## RECORDS FOR THIS TASK
####################

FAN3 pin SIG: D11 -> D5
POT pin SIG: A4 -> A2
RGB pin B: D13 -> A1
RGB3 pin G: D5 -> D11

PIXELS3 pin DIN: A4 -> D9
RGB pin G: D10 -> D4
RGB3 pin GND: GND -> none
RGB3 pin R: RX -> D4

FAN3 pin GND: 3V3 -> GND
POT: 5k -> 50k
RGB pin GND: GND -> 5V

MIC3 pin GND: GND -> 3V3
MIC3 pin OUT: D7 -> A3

####################

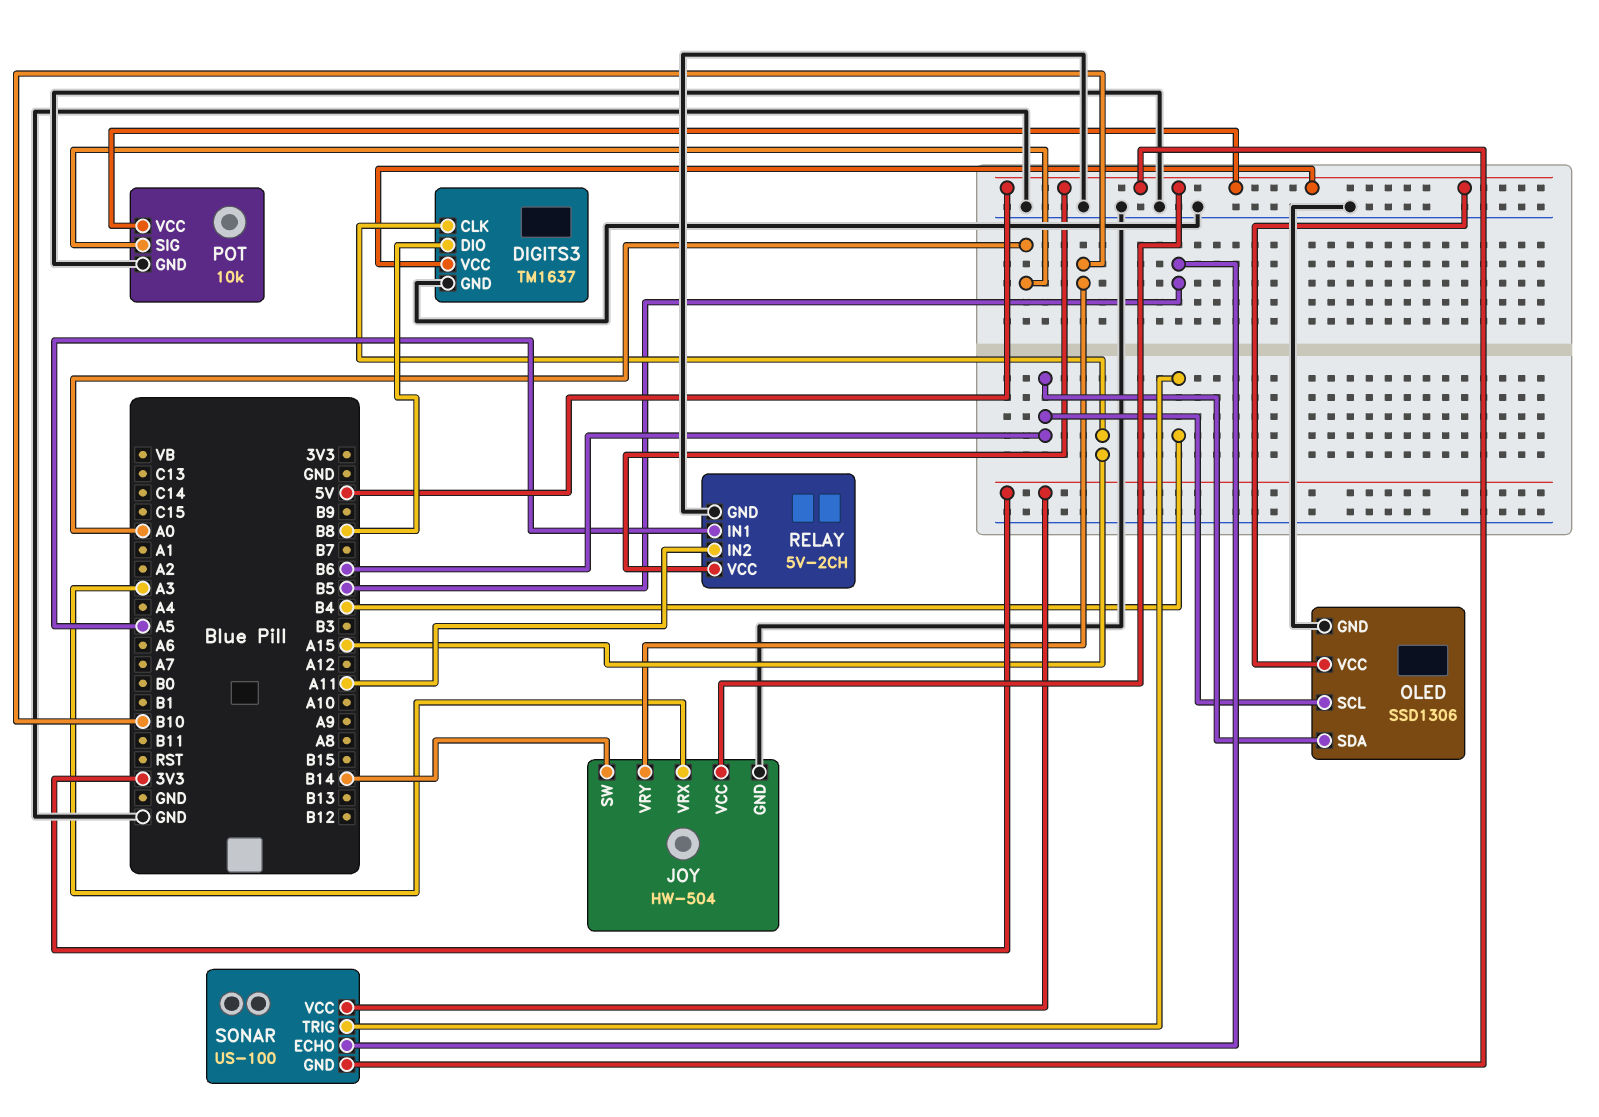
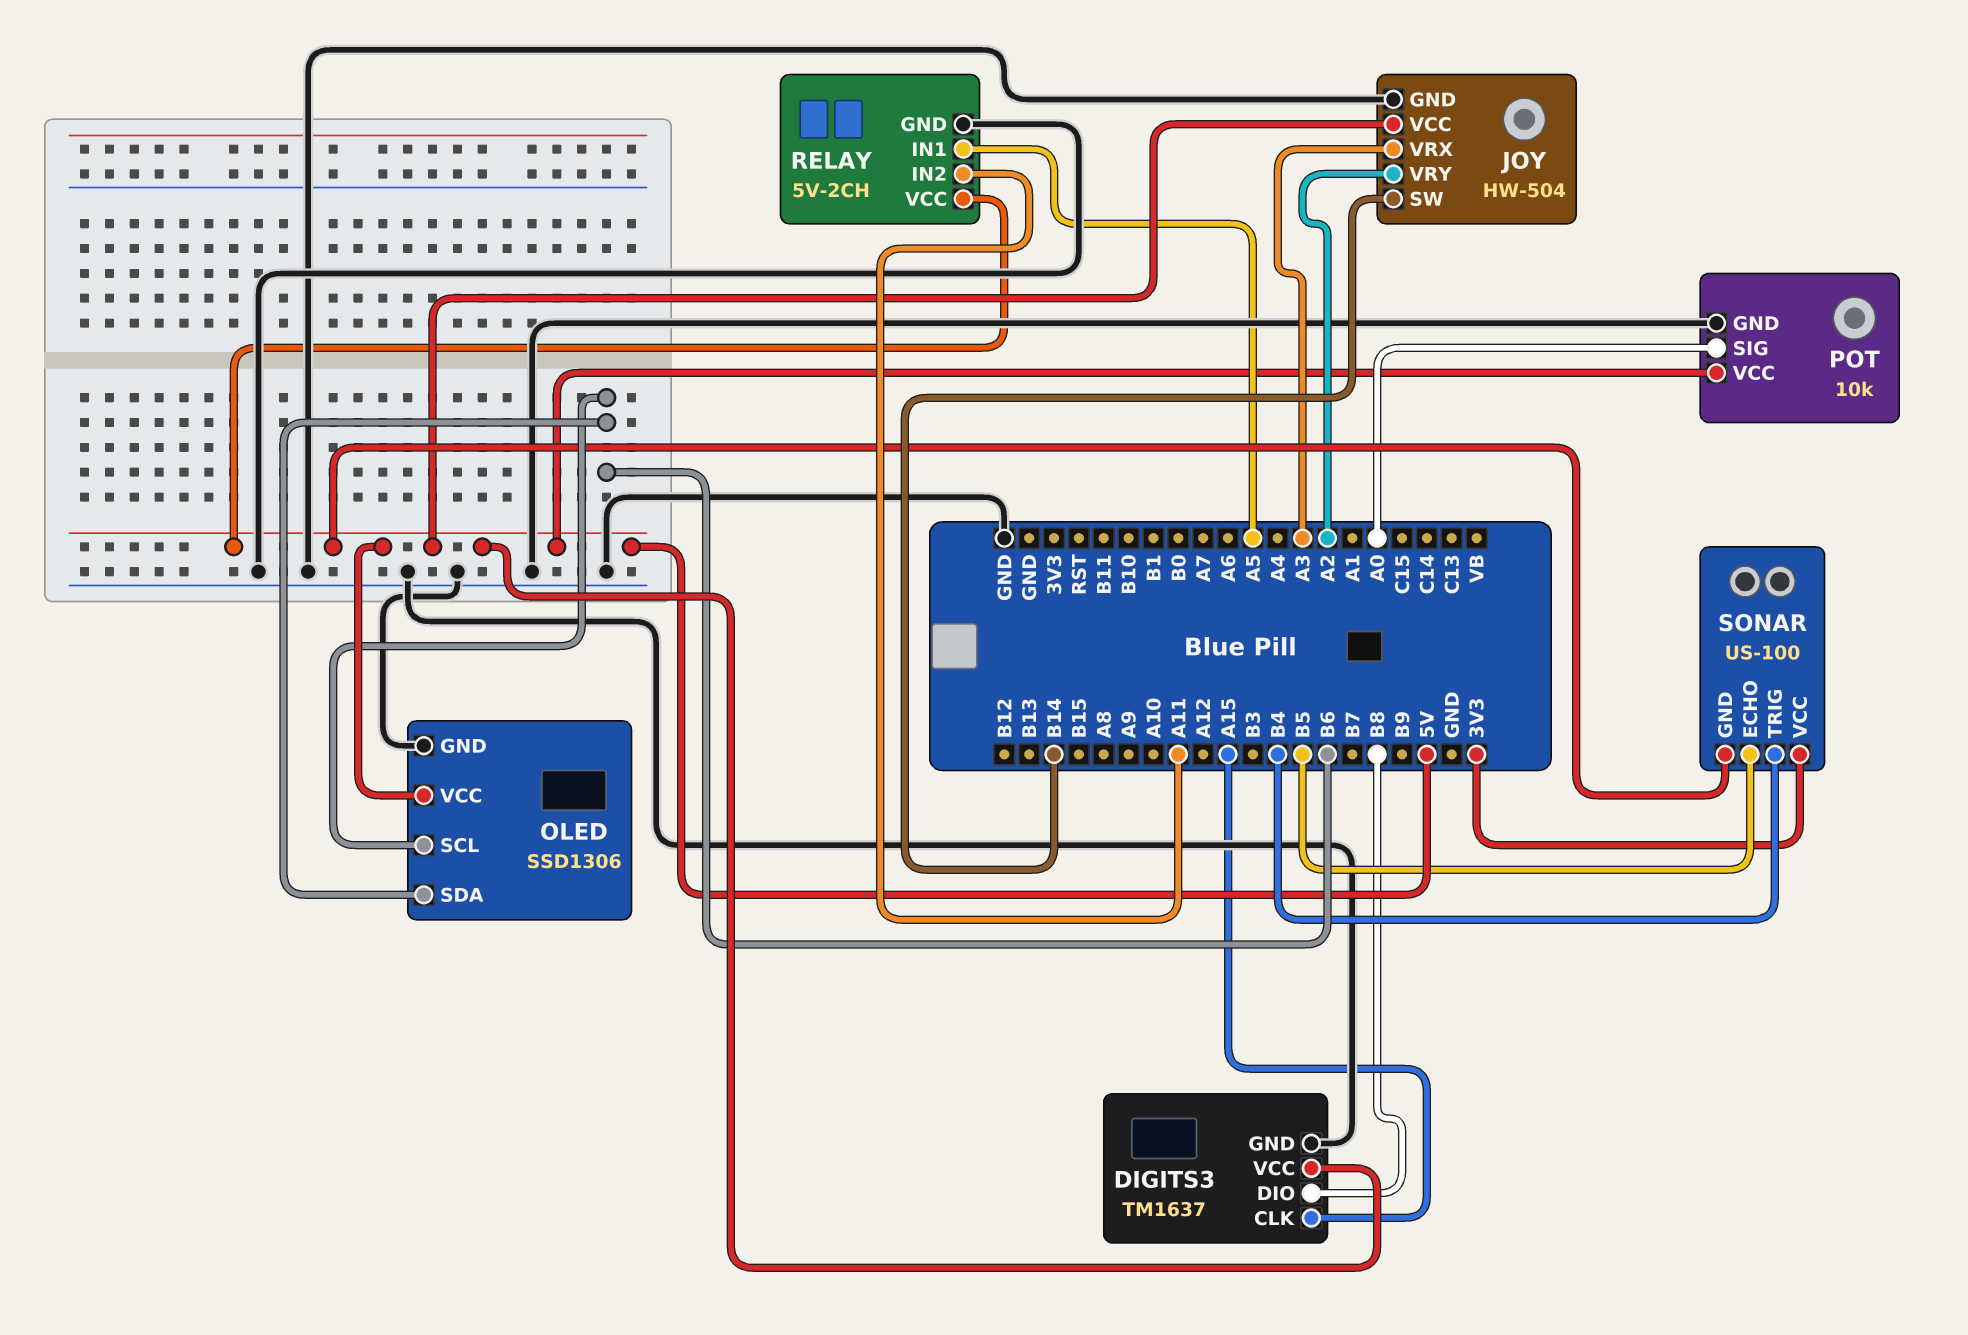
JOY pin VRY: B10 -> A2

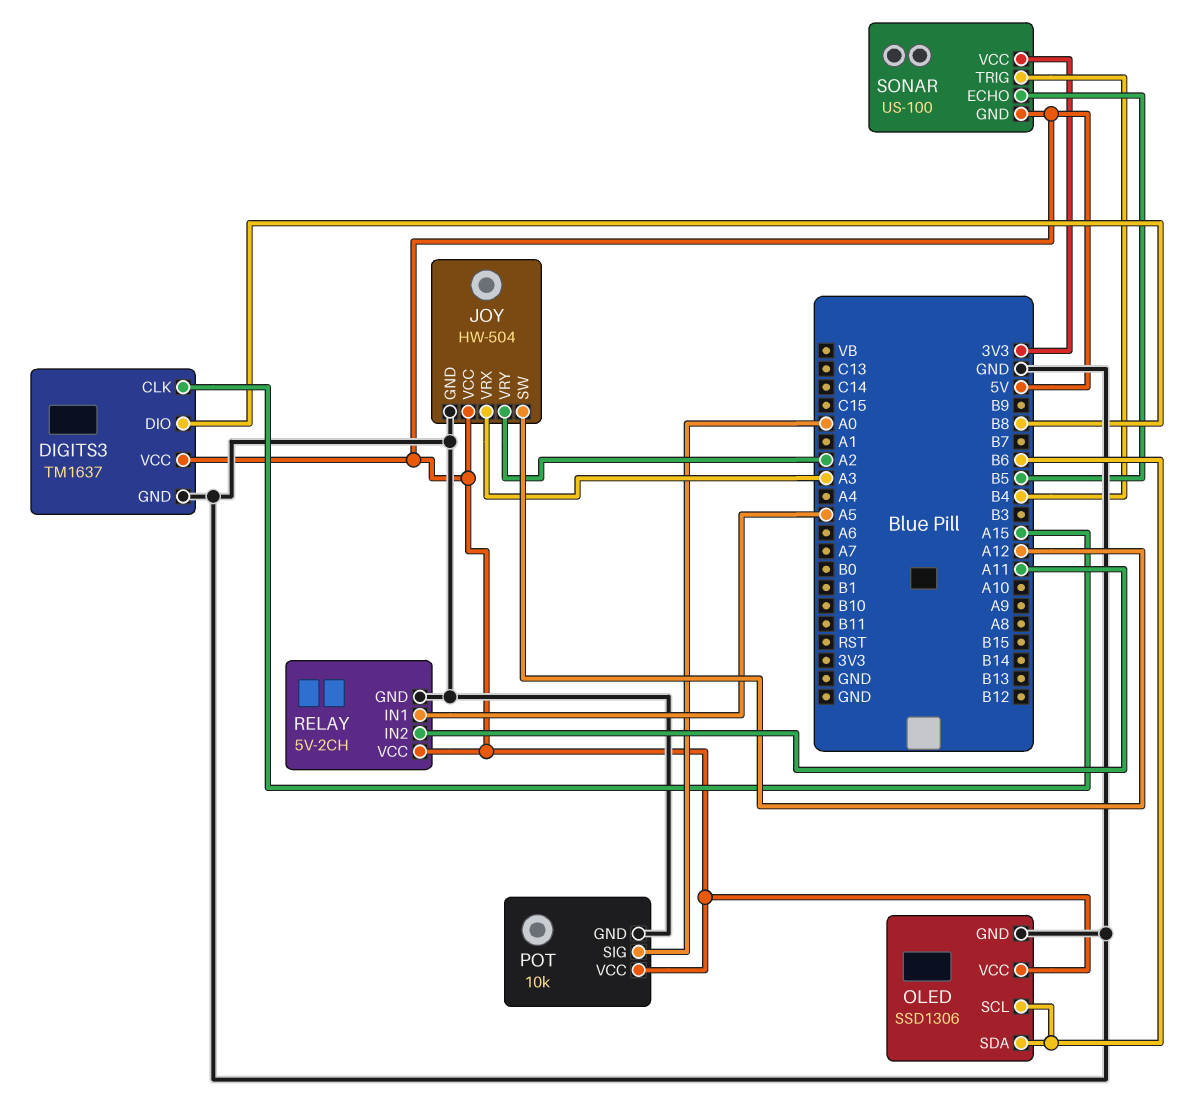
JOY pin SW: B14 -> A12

####################

## WHAT YOU WILL DO
Start with the line above that contains "RGB3 pin GND: GND -> none" and stop after the line that contains "MIC3 pin OUT: D7 -> A3". Output those lines exactly, and only those.

## EXPECTED OUTPUT
RGB3 pin GND: GND -> none
RGB3 pin R: RX -> D4

FAN3 pin GND: 3V3 -> GND
POT: 5k -> 50k
RGB pin GND: GND -> 5V

MIC3 pin GND: GND -> 3V3
MIC3 pin OUT: D7 -> A3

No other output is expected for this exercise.